Supplied entries.

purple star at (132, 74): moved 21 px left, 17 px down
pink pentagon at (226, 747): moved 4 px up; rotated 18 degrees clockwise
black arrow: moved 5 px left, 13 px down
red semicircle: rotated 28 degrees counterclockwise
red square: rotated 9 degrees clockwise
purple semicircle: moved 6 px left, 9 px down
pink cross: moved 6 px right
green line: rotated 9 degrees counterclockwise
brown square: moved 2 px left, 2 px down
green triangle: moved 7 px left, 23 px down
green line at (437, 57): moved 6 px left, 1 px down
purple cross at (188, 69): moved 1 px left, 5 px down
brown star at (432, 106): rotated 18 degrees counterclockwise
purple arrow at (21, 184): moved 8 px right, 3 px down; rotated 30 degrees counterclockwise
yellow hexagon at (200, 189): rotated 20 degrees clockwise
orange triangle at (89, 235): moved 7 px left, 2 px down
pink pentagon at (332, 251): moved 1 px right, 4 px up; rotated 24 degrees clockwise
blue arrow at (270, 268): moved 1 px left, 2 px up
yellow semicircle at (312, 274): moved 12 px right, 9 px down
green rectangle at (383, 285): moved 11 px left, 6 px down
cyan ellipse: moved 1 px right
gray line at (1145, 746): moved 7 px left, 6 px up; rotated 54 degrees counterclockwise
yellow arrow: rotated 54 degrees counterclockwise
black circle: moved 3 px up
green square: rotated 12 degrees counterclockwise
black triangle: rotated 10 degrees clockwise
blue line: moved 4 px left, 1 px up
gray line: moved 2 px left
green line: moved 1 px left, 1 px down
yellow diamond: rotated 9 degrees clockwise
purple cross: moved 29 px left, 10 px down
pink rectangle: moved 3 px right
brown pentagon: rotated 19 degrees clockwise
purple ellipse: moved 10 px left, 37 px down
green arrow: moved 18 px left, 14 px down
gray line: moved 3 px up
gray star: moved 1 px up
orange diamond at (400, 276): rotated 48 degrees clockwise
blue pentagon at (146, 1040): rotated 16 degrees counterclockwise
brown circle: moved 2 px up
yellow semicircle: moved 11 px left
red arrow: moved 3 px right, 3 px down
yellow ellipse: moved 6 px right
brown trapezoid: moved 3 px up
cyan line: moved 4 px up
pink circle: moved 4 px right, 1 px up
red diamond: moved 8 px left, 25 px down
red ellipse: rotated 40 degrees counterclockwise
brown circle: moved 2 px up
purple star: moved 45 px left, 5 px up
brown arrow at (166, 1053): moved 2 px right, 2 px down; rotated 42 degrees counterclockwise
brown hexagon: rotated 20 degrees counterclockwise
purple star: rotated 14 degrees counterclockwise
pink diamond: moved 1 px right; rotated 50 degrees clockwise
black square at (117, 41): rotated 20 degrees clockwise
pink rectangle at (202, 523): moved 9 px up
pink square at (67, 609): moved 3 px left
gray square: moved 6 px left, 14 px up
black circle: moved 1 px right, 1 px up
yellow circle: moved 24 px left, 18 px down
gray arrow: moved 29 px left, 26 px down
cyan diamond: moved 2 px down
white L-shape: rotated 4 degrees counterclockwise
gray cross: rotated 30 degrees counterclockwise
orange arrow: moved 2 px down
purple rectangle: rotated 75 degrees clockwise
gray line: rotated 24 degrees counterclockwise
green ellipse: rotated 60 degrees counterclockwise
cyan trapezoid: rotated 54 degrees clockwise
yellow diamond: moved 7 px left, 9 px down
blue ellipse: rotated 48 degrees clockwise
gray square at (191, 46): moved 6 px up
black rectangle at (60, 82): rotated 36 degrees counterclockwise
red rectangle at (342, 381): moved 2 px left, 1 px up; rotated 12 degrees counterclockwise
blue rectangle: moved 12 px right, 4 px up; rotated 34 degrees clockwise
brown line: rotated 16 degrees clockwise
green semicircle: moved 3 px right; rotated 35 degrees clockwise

Aim of the task.
What is needed is a full, exact copy of the records.

Worked solution.
purple star at (132, 74): moved 21 px left, 17 px down
pink pentagon at (226, 747): moved 4 px up; rotated 18 degrees clockwise
black arrow: moved 5 px left, 13 px down
red semicircle: rotated 28 degrees counterclockwise
red square: rotated 9 degrees clockwise
purple semicircle: moved 6 px left, 9 px down
pink cross: moved 6 px right
green line: rotated 9 degrees counterclockwise
brown square: moved 2 px left, 2 px down
green triangle: moved 7 px left, 23 px down
green line at (437, 57): moved 6 px left, 1 px down
purple cross at (188, 69): moved 1 px left, 5 px down
brown star at (432, 106): rotated 18 degrees counterclockwise
purple arrow at (21, 184): moved 8 px right, 3 px down; rotated 30 degrees counterclockwise
yellow hexagon at (200, 189): rotated 20 degrees clockwise
orange triangle at (89, 235): moved 7 px left, 2 px down
pink pentagon at (332, 251): moved 1 px right, 4 px up; rotated 24 degrees clockwise
blue arrow at (270, 268): moved 1 px left, 2 px up
yellow semicircle at (312, 274): moved 12 px right, 9 px down
green rectangle at (383, 285): moved 11 px left, 6 px down
cyan ellipse: moved 1 px right
gray line at (1145, 746): moved 7 px left, 6 px up; rotated 54 degrees counterclockwise
yellow arrow: rotated 54 degrees counterclockwise
black circle: moved 3 px up
green square: rotated 12 degrees counterclockwise
black triangle: rotated 10 degrees clockwise
blue line: moved 4 px left, 1 px up
gray line: moved 2 px left
green line: moved 1 px left, 1 px down
yellow diamond: rotated 9 degrees clockwise
purple cross: moved 29 px left, 10 px down
pink rectangle: moved 3 px right
brown pentagon: rotated 19 degrees clockwise
purple ellipse: moved 10 px left, 37 px down
green arrow: moved 18 px left, 14 px down
gray line: moved 3 px up
gray star: moved 1 px up
orange diamond at (400, 276): rotated 48 degrees clockwise
blue pentagon at (146, 1040): rotated 16 degrees counterclockwise
brown circle: moved 2 px up
yellow semicircle: moved 11 px left
red arrow: moved 3 px right, 3 px down
yellow ellipse: moved 6 px right
brown trapezoid: moved 3 px up
cyan line: moved 4 px up
pink circle: moved 4 px right, 1 px up
red diamond: moved 8 px left, 25 px down
red ellipse: rotated 40 degrees counterclockwise
brown circle: moved 2 px up
purple star: moved 45 px left, 5 px up
brown arrow at (166, 1053): moved 2 px right, 2 px down; rotated 42 degrees counterclockwise
brown hexagon: rotated 20 degrees counterclockwise
purple star: rotated 14 degrees counterclockwise
pink diamond: moved 1 px right; rotated 50 degrees clockwise
black square at (117, 41): rotated 20 degrees clockwise
pink rectangle at (202, 523): moved 9 px up
pink square at (67, 609): moved 3 px left
gray square: moved 6 px left, 14 px up
black circle: moved 1 px right, 1 px up
yellow circle: moved 24 px left, 18 px down
gray arrow: moved 29 px left, 26 px down
cyan diamond: moved 2 px down
white L-shape: rotated 4 degrees counterclockwise
gray cross: rotated 30 degrees counterclockwise
orange arrow: moved 2 px down
purple rectangle: rotated 75 degrees clockwise
gray line: rotated 24 degrees counterclockwise
green ellipse: rotated 60 degrees counterclockwise
cyan trapezoid: rotated 54 degrees clockwise
yellow diamond: moved 7 px left, 9 px down
blue ellipse: rotated 48 degrees clockwise
gray square at (191, 46): moved 6 px up
black rectangle at (60, 82): rotated 36 degrees counterclockwise
red rectangle at (342, 381): moved 2 px left, 1 px up; rotated 12 degrees counterclockwise
blue rectangle: moved 12 px right, 4 px up; rotated 34 degrees clockwise
brown line: rotated 16 degrees clockwise
green semicircle: moved 3 px right; rotated 35 degrees clockwise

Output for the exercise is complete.